**AIM OF THE TASK:**
Go through the listing beneath and show each line containing the string "switch".

**PROVIDED ENTRIES:**
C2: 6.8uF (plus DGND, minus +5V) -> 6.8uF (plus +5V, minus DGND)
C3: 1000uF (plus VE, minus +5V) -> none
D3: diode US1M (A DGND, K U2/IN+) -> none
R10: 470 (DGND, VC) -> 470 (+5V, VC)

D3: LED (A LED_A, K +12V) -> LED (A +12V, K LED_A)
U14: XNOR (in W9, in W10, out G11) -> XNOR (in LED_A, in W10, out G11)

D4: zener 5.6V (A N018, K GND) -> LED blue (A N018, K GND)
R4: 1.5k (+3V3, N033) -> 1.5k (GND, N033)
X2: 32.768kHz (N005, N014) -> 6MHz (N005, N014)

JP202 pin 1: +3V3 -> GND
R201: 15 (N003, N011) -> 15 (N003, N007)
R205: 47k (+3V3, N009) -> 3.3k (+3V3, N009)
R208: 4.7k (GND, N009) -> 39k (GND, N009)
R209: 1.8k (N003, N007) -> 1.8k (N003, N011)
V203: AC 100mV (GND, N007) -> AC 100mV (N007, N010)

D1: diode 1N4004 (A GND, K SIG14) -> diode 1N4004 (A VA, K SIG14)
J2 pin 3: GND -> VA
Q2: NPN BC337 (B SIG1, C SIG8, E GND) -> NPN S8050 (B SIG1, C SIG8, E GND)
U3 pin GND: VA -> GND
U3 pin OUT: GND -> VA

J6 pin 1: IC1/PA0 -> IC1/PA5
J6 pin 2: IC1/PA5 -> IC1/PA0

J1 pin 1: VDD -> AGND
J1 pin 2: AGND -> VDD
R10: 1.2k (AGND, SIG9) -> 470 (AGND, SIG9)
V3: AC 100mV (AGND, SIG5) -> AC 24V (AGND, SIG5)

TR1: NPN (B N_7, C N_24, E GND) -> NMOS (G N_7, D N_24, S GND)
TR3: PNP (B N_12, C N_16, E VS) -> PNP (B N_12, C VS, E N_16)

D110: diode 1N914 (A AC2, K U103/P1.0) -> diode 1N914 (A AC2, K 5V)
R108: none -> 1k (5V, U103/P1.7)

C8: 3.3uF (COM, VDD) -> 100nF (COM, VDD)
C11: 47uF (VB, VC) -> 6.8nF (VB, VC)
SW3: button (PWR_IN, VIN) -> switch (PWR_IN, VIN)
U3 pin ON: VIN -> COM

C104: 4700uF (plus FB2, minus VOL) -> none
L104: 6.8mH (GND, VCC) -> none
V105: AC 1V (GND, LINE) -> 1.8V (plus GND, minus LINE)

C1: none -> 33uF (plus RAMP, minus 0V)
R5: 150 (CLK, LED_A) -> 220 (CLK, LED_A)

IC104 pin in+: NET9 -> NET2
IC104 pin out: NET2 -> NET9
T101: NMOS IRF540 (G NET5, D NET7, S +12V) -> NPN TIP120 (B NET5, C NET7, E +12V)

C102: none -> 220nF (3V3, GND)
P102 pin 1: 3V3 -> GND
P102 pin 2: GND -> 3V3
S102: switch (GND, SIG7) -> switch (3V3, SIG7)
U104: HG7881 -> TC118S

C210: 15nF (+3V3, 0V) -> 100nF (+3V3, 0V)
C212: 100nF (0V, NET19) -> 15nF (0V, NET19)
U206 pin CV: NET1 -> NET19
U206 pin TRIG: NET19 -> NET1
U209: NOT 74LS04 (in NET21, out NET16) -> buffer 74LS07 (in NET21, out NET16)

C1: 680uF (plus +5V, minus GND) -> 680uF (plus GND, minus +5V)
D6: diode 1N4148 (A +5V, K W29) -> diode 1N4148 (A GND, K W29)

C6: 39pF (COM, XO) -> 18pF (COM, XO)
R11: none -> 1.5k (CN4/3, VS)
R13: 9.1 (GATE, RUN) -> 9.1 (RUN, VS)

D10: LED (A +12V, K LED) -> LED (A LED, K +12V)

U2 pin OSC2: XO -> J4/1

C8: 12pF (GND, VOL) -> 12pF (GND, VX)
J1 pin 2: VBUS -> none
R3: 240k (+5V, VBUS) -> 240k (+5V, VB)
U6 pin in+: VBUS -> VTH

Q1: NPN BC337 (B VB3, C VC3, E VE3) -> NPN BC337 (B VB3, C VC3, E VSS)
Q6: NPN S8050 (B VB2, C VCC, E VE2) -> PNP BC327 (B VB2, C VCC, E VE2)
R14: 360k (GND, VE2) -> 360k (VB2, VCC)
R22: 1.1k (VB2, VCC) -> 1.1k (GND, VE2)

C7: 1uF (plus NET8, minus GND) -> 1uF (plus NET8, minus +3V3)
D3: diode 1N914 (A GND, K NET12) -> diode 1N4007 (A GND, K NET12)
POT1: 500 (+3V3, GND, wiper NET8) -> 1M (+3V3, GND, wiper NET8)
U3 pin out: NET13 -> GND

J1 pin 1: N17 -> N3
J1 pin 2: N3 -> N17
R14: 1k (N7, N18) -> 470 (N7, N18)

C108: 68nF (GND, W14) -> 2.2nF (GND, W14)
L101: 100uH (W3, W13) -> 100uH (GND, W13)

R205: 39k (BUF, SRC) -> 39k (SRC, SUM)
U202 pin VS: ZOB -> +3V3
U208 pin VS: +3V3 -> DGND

**WRITTEN RESPONSE:**
SW3: button (PWR_IN, VIN) -> switch (PWR_IN, VIN)
S102: switch (GND, SIG7) -> switch (3V3, SIG7)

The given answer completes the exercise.